| What is being asked |
Apart from the images, output the data below exactly.

Object change listings
+---+

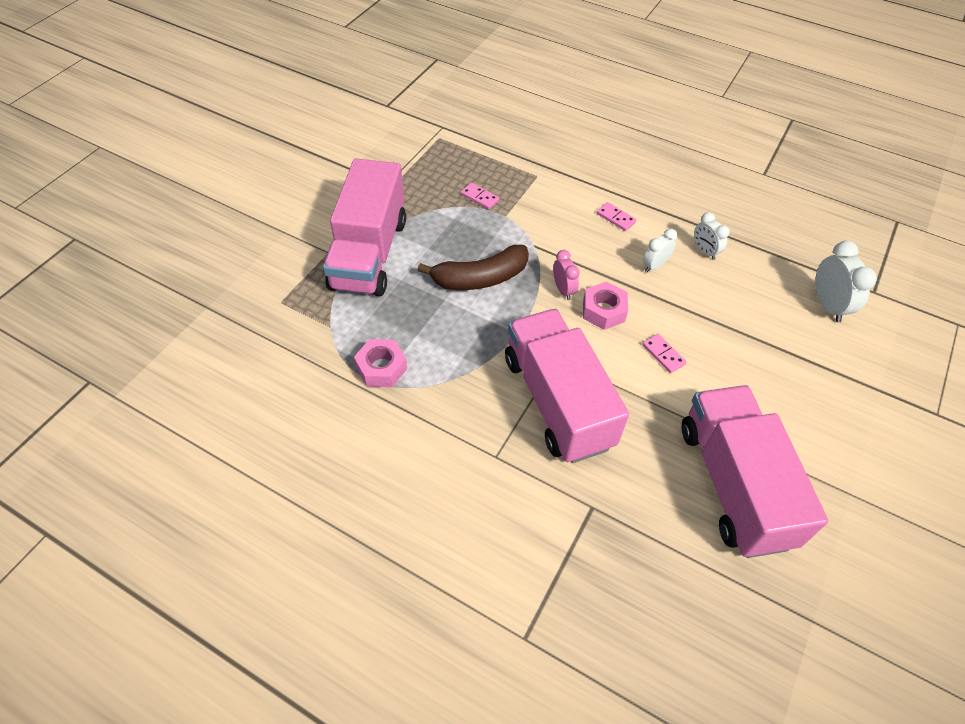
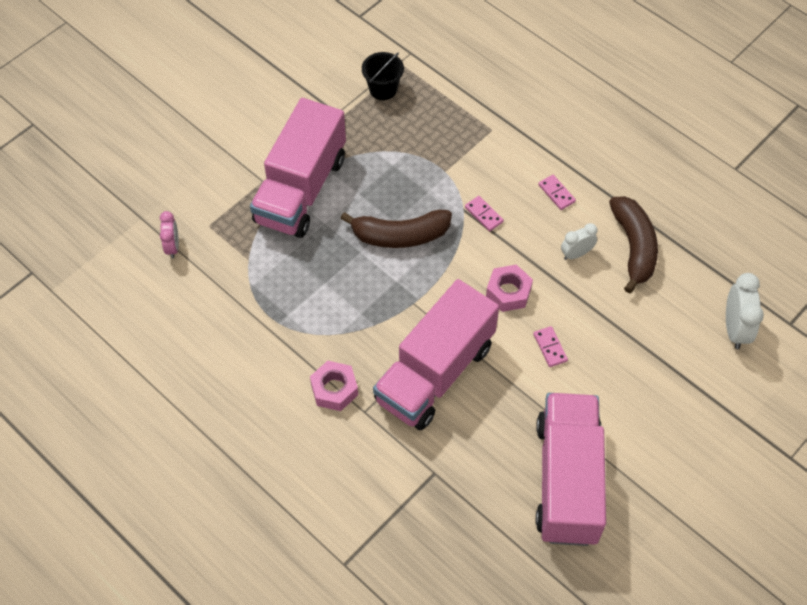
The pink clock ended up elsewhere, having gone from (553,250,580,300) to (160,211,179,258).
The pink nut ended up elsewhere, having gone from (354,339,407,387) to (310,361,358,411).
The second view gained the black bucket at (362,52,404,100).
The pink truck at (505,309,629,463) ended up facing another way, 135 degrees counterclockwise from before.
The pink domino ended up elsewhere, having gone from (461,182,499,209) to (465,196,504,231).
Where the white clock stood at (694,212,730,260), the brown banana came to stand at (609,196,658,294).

+---+

| Response area |
The pink clock ended up elsewhere, having gone from (553,250,580,300) to (160,211,179,258).
The pink nut ended up elsewhere, having gone from (354,339,407,387) to (310,361,358,411).
The second view gained the black bucket at (362,52,404,100).
The pink truck at (505,309,629,463) ended up facing another way, 135 degrees counterclockwise from before.
The pink domino ended up elsewhere, having gone from (461,182,499,209) to (465,196,504,231).
Where the white clock stood at (694,212,730,260), the brown banana came to stand at (609,196,658,294).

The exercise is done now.